Material for this task –
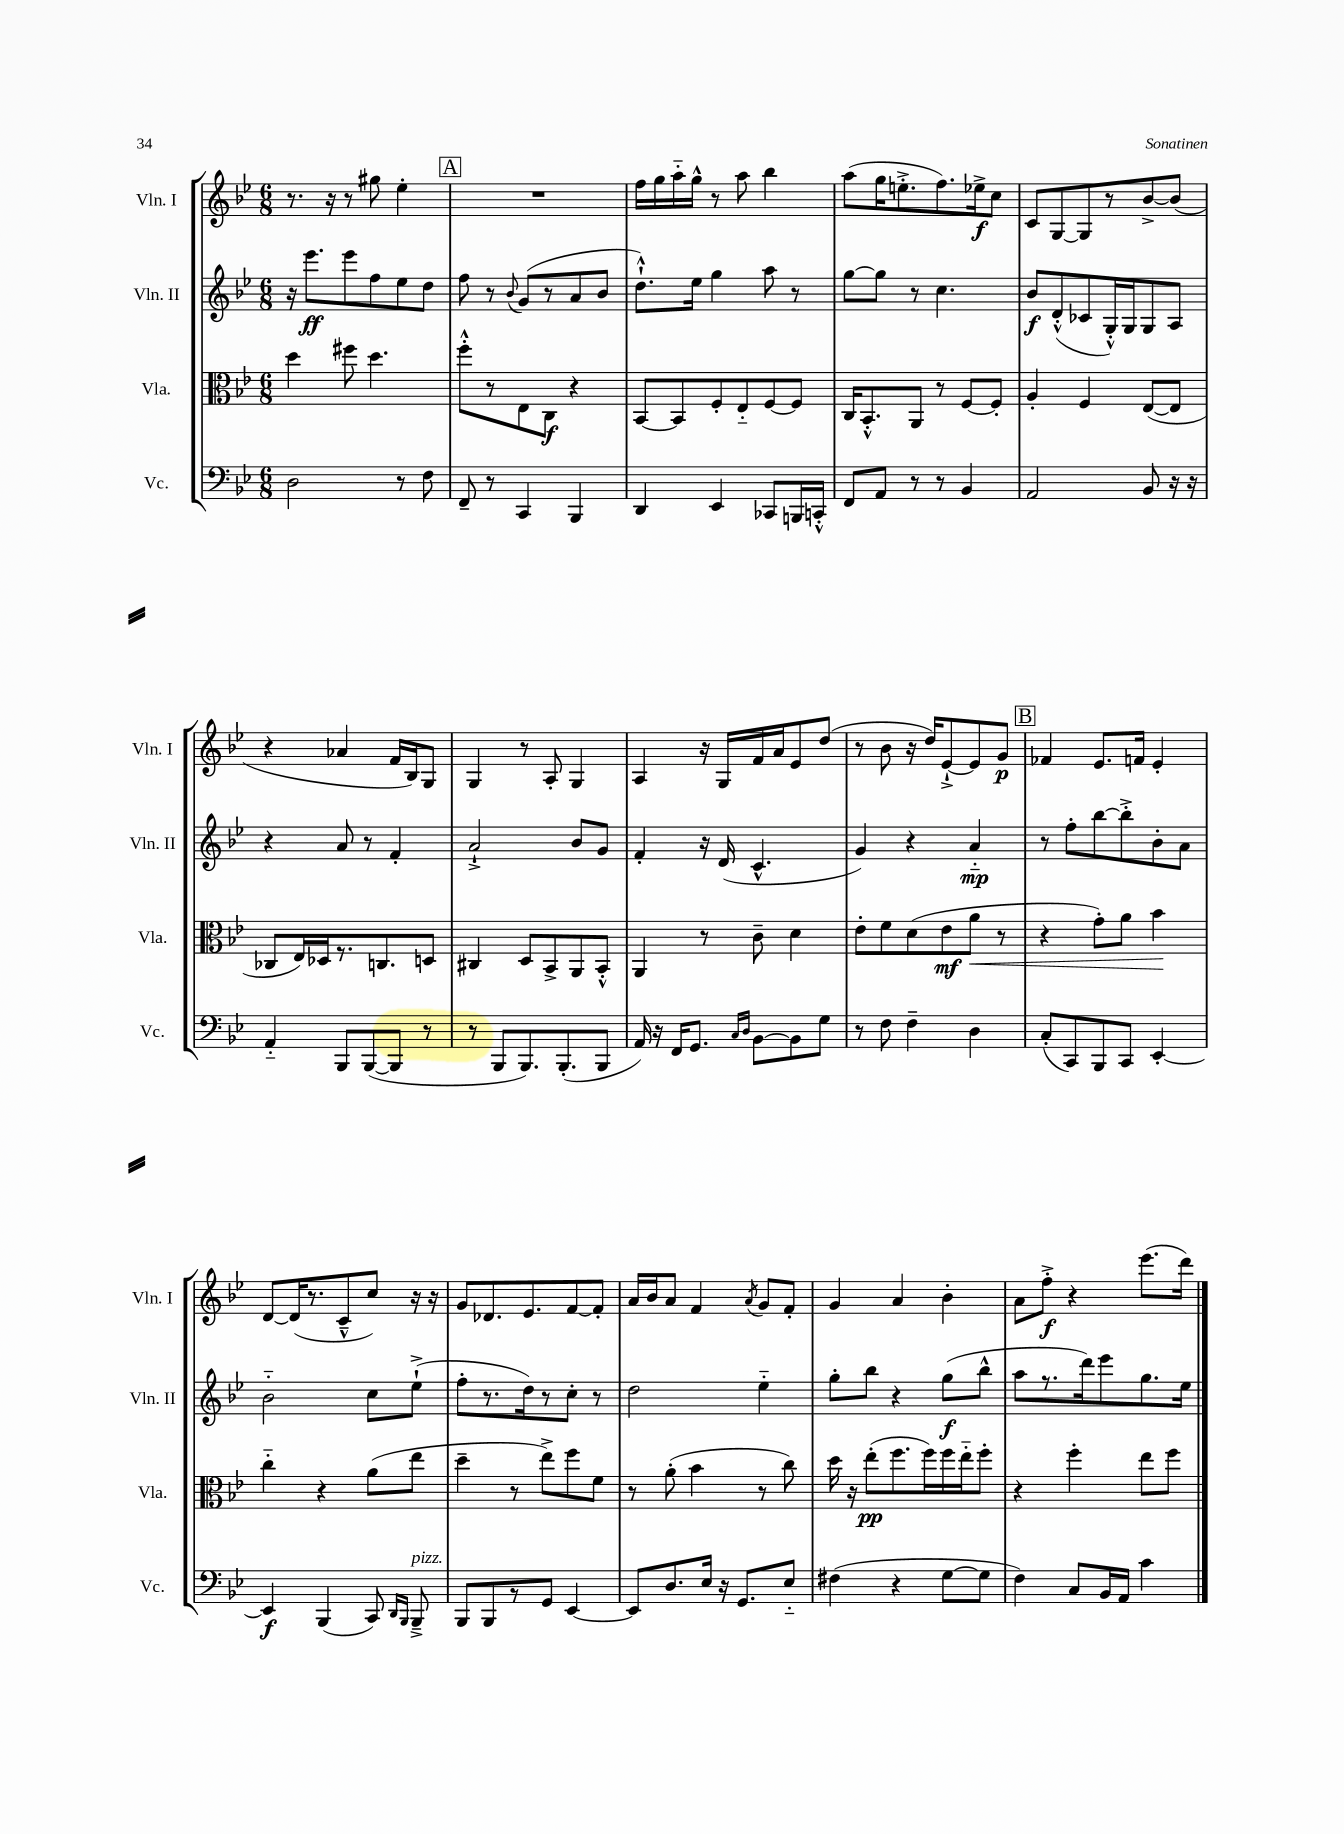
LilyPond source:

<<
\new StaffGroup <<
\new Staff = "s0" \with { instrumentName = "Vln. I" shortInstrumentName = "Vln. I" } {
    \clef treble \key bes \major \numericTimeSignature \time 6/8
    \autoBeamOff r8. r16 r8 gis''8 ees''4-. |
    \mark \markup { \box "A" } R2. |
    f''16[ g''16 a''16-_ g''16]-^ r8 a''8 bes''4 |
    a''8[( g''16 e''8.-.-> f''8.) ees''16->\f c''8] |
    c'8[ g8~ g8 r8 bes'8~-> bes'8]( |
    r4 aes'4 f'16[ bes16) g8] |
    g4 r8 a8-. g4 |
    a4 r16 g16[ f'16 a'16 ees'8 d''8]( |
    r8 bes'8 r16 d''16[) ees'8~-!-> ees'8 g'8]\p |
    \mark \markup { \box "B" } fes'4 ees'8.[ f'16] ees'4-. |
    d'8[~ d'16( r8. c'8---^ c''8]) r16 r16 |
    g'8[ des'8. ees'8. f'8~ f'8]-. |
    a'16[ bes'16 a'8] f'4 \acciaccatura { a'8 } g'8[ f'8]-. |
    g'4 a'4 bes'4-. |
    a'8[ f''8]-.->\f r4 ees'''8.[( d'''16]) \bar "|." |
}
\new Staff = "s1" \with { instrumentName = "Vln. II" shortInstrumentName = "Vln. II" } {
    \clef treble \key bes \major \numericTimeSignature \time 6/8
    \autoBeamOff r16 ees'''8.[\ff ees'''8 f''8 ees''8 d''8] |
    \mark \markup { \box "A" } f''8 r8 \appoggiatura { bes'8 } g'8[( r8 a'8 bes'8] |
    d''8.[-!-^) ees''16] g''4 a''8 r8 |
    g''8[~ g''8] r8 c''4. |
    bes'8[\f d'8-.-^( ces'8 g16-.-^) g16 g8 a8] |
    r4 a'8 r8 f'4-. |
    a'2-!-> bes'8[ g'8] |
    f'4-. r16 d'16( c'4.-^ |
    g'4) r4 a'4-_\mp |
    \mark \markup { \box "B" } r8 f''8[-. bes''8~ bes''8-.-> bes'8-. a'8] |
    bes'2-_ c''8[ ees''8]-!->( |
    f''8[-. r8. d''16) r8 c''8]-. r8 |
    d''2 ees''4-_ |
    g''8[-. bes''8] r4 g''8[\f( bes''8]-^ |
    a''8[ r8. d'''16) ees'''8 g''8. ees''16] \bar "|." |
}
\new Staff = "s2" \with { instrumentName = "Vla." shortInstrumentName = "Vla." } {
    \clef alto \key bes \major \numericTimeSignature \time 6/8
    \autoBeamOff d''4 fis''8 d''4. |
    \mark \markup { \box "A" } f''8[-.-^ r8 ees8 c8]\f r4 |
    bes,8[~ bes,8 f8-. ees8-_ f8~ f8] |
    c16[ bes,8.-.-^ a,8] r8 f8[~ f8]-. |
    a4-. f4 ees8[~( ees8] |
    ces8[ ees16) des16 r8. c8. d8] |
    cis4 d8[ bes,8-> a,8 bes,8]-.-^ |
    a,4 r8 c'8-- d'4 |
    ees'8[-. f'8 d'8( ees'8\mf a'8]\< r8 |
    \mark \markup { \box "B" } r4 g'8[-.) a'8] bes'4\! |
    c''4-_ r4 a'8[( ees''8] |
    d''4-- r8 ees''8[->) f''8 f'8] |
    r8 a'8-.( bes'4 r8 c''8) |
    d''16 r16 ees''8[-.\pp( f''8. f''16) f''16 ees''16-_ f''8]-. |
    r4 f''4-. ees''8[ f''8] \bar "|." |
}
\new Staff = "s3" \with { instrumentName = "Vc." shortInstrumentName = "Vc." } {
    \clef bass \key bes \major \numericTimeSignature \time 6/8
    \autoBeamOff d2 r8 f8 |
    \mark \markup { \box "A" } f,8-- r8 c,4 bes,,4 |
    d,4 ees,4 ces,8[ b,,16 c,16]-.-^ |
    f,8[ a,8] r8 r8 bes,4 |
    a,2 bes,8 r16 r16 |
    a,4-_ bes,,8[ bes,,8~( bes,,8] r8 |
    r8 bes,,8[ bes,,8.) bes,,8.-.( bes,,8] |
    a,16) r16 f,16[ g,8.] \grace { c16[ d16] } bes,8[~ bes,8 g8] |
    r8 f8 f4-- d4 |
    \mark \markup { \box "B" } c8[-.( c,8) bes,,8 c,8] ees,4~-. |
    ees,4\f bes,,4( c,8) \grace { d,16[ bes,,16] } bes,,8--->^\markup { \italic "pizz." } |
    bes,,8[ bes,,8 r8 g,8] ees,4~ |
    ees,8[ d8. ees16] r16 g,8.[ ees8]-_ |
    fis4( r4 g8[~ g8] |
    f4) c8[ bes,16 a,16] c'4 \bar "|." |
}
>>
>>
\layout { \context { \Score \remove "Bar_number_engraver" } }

The problem –
Extract each line of the data above that contains the string "instrumentName".

Exercise output –
\new Staff = "s0" \with { instrumentName = "Vln. I" shortInstrumentName = "Vln. I" } {
\new Staff = "s1" \with { instrumentName = "Vln. II" shortInstrumentName = "Vln. II" } {
\new Staff = "s2" \with { instrumentName = "Vla." shortInstrumentName = "Vla." } {
\new Staff = "s3" \with { instrumentName = "Vc." shortInstrumentName = "Vc." } {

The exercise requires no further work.